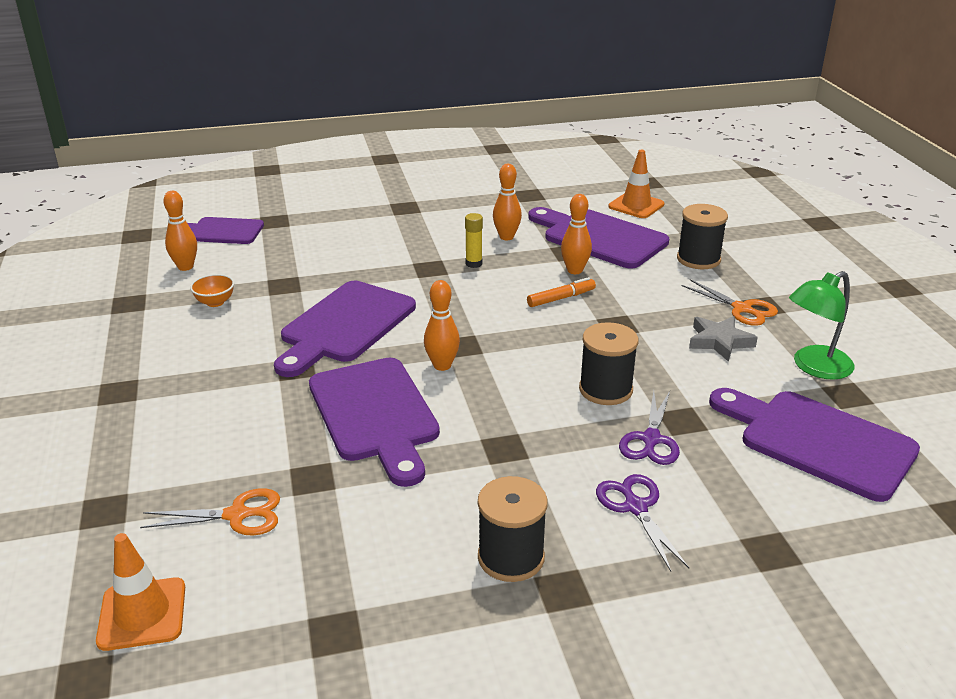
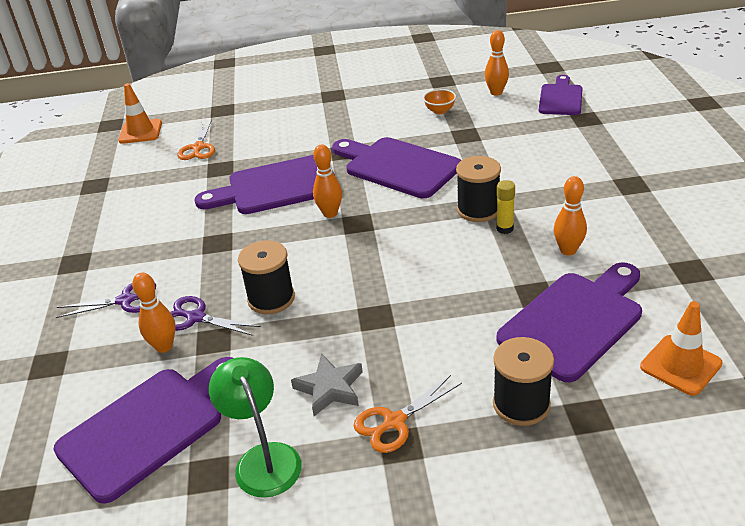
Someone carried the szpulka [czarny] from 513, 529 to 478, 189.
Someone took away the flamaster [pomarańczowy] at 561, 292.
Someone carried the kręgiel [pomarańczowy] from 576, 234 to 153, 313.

- What the exercise asks: Restate word for word the lines from the one holding "Someone took away" to the end of the listing, both ends included, and nothing more.

- Problem solution:
Someone took away the flamaster [pomarańczowy] at 561, 292.
Someone carried the kręgiel [pomarańczowy] from 576, 234 to 153, 313.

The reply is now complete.